Requirement =
Filter the records below and copy every line containing the word "removed".
Segment Start: Information shown
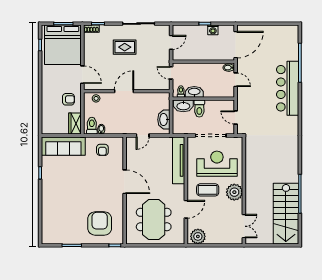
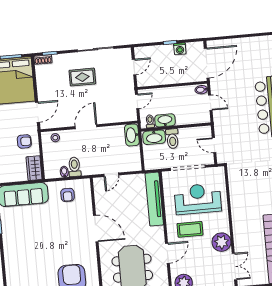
door: (171, 73) -> (137, 101), swing flipped
door: (82, 75) -> (37, 112), hinge flipped
washbasin: (164, 120) -> (132, 135), moved
toilet: (92, 126) -> (74, 167), moved
plant: (234, 192) -> (221, 242), moved

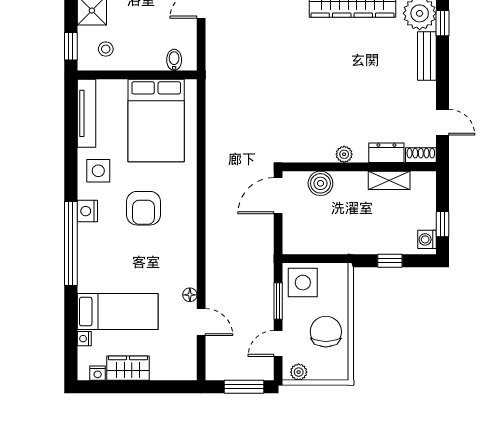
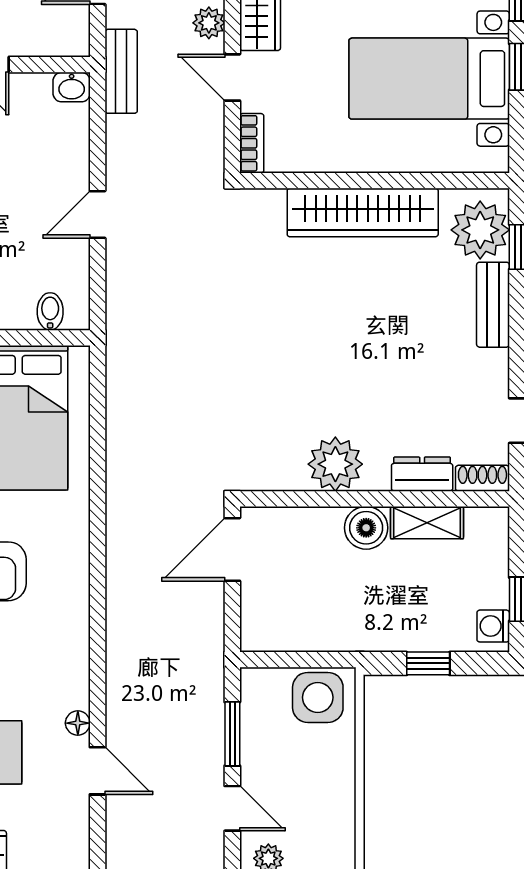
plant: (344, 154) -> (335, 464), width x1.87, depth x1.87
boiler: (320, 183) -> (366, 528), moved
side table: (303, 283) -> (318, 697), moved
chair: (326, 332) -> (316, 788), removed
door: (278, 343) -> (232, 808), swing flipped

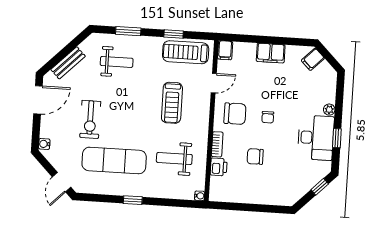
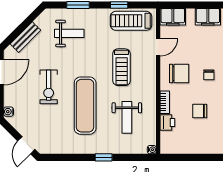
filing cabinet: (225, 50) -> (173, 17), width x2.00
weight bench: (174, 158) -> (127, 117), turned -90
exercise mat: (114, 160) -> (85, 106), moved, turned 90
window: (133, 200) -> (104, 157), moved

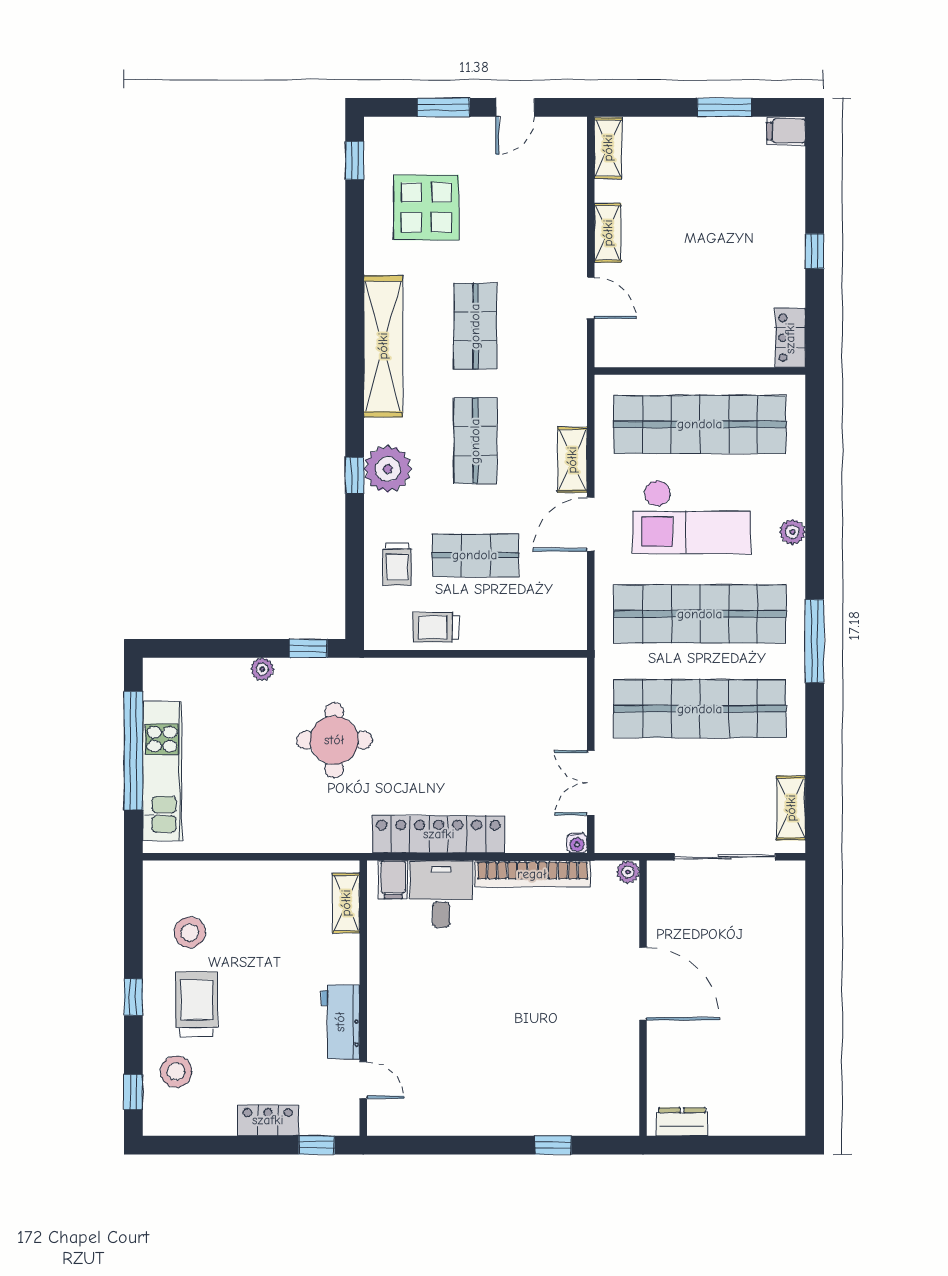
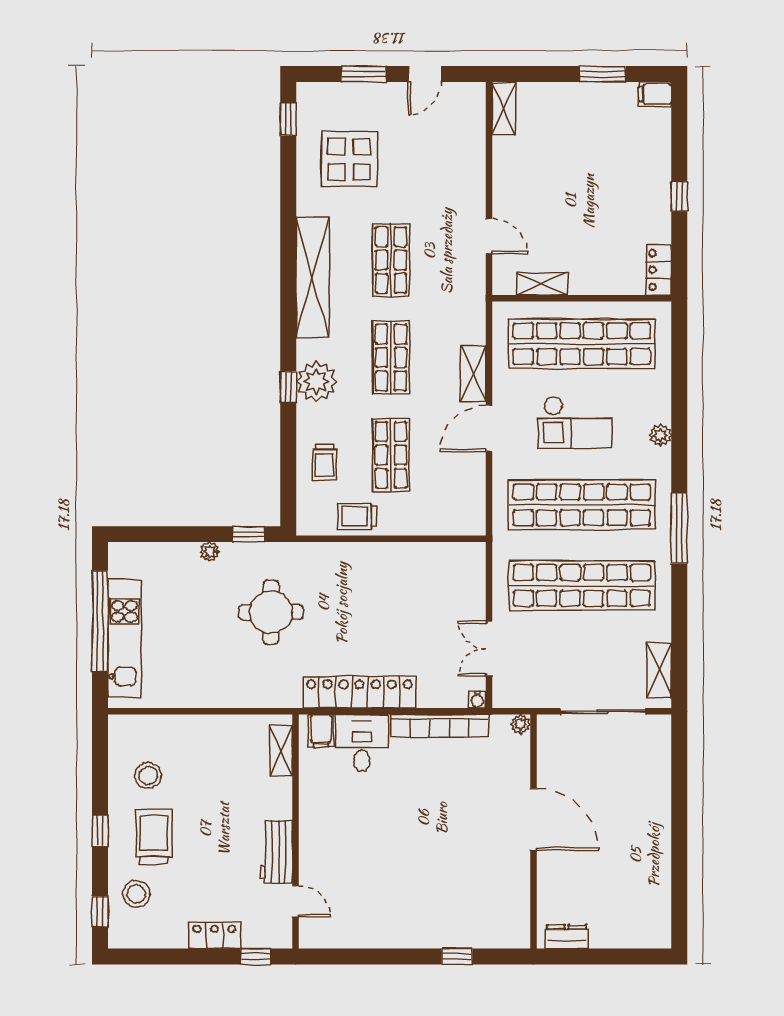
shelving: (608, 233) -> (542, 284), moved, turned 90
checkout: (692, 517) -> (575, 422), width x0.73, depth x0.83
shop shelf: (475, 555) -> (391, 455), turned 90

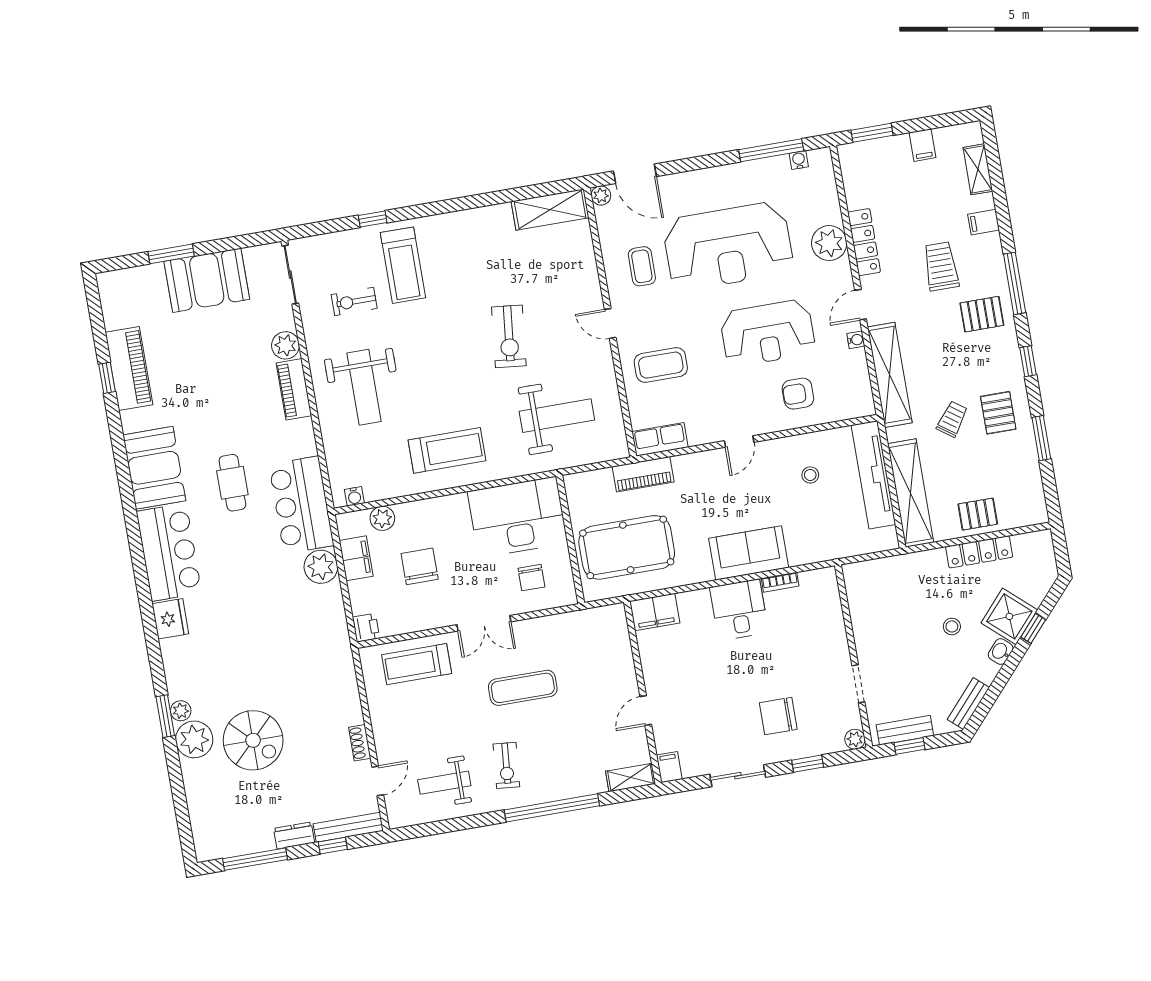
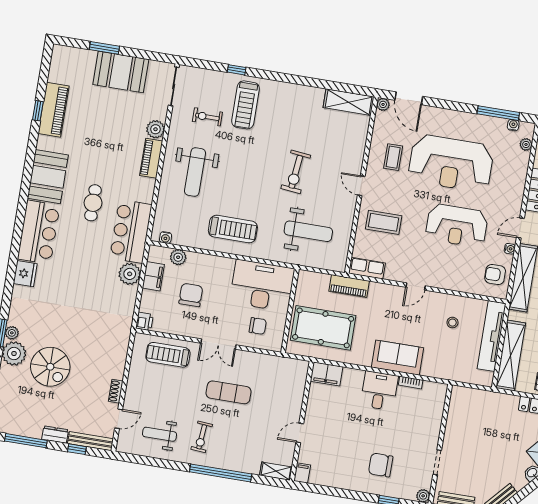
plant: (829, 243) -> (526, 144), moved, width x0.53, depth x0.53
armchair: (798, 394) -> (495, 274), moved
chair: (531, 578) -> (258, 326), turned -90
stool: (952, 626) -> (507, 447), removed
sliding door: (738, 776) -> (343, 493), removed

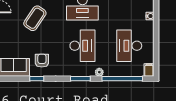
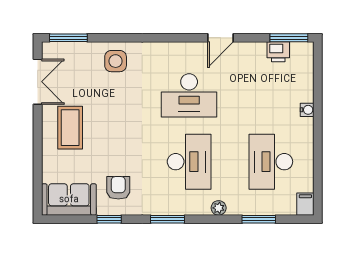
coffee table: (35, 18) -> (70, 128), moved, turned -34
window: (80, 79) -> (168, 219), moved
window: (122, 79) -> (259, 219), width x0.47

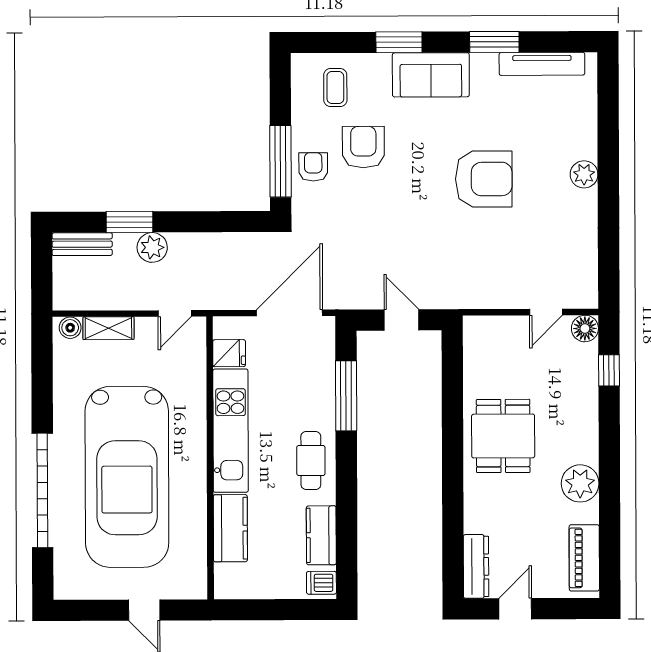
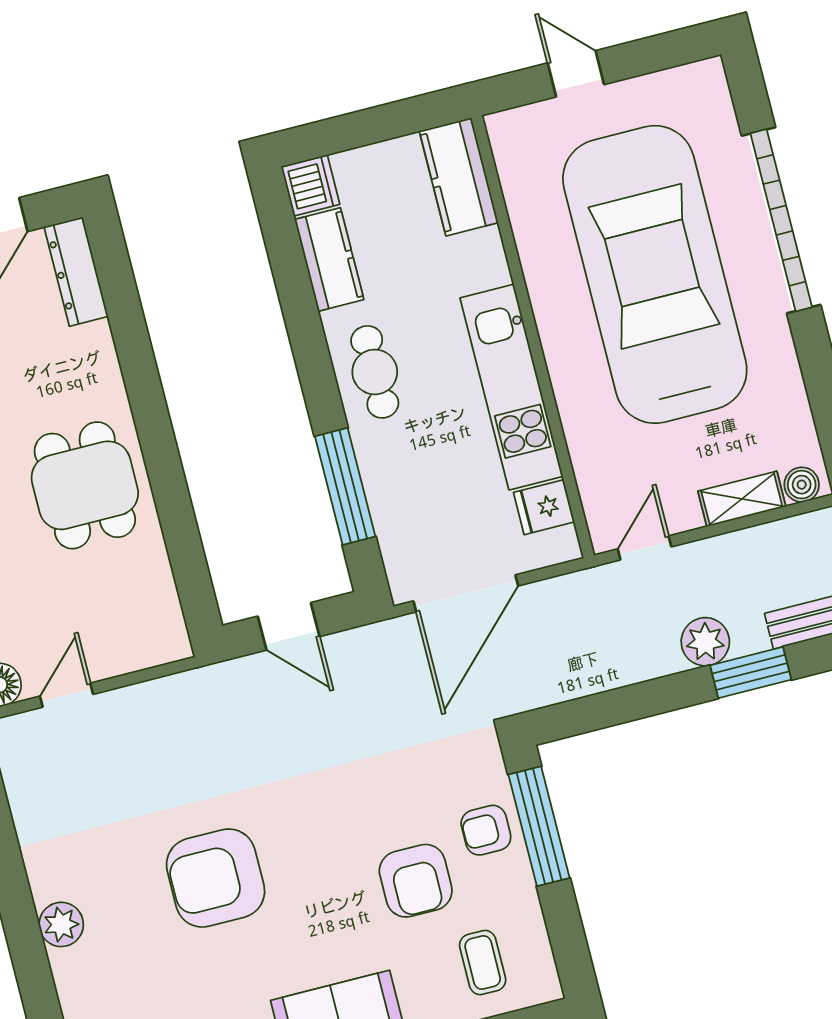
armchair: (313, 167) -> (486, 830), turned 90
kitchen counter: (230, 528) -> (459, 177), moved
dishwasher: (321, 583) -> (310, 186), width x1.38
Segment End: Information shown
Solution to this exercise =
chair: (326, 332) -> (316, 788), removed
stool: (952, 626) -> (507, 447), removed
sliding door: (738, 776) -> (343, 493), removed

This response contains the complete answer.